PROBLEM TO SOLVE: What you produce should be an exact transcription of the data, minus any pictures.

Itemized modification records:
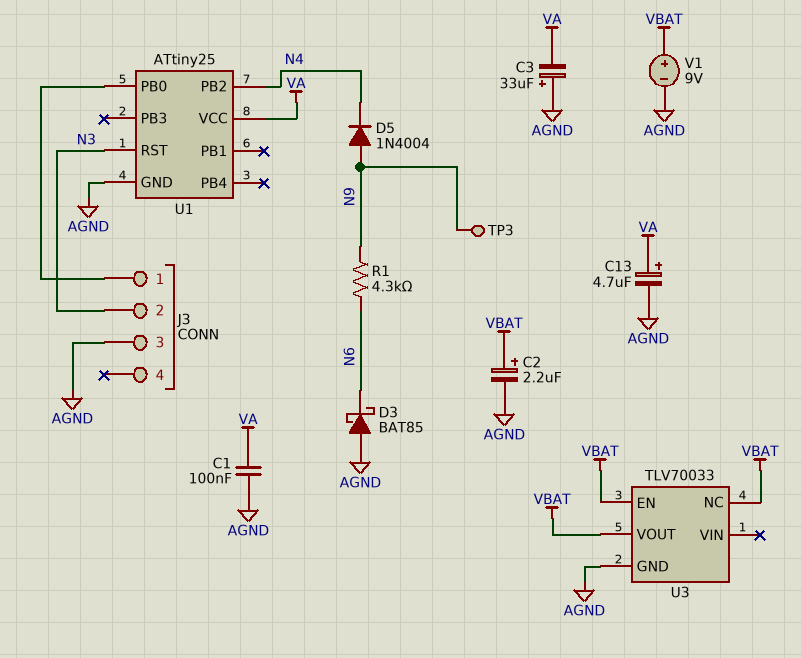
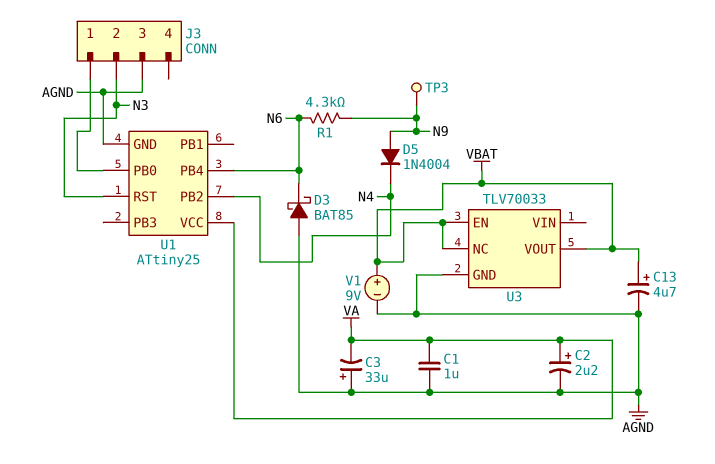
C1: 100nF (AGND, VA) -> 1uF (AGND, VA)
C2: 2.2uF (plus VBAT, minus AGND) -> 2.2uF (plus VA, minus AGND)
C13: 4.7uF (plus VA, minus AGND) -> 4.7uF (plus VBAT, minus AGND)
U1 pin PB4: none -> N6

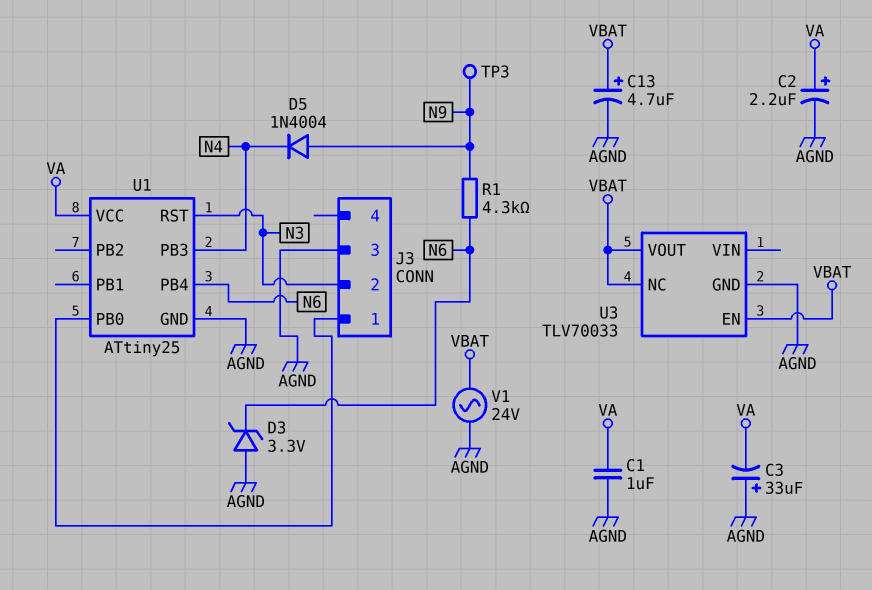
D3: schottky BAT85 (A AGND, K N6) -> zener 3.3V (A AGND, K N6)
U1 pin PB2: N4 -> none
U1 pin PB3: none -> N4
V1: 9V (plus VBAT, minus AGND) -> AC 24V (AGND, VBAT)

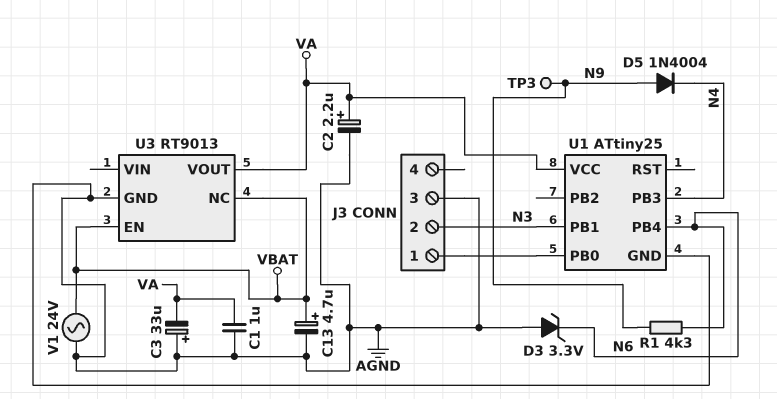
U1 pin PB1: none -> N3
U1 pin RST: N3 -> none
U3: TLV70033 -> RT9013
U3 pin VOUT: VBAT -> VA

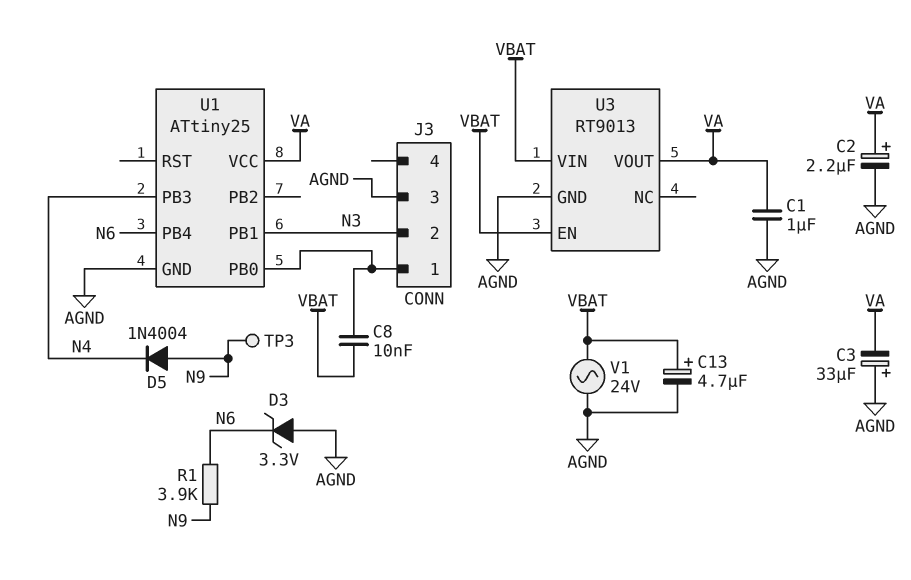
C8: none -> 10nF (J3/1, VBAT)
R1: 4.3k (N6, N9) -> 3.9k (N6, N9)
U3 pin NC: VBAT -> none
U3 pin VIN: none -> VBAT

YOUR RESPONSE:
C1: 100nF (AGND, VA) -> 1uF (AGND, VA)
C2: 2.2uF (plus VBAT, minus AGND) -> 2.2uF (plus VA, minus AGND)
C13: 4.7uF (plus VA, minus AGND) -> 4.7uF (plus VBAT, minus AGND)
U1 pin PB4: none -> N6

D3: schottky BAT85 (A AGND, K N6) -> zener 3.3V (A AGND, K N6)
U1 pin PB2: N4 -> none
U1 pin PB3: none -> N4
V1: 9V (plus VBAT, minus AGND) -> AC 24V (AGND, VBAT)

U1 pin PB1: none -> N3
U1 pin RST: N3 -> none
U3: TLV70033 -> RT9013
U3 pin VOUT: VBAT -> VA

C8: none -> 10nF (J3/1, VBAT)
R1: 4.3k (N6, N9) -> 3.9k (N6, N9)
U3 pin NC: VBAT -> none
U3 pin VIN: none -> VBAT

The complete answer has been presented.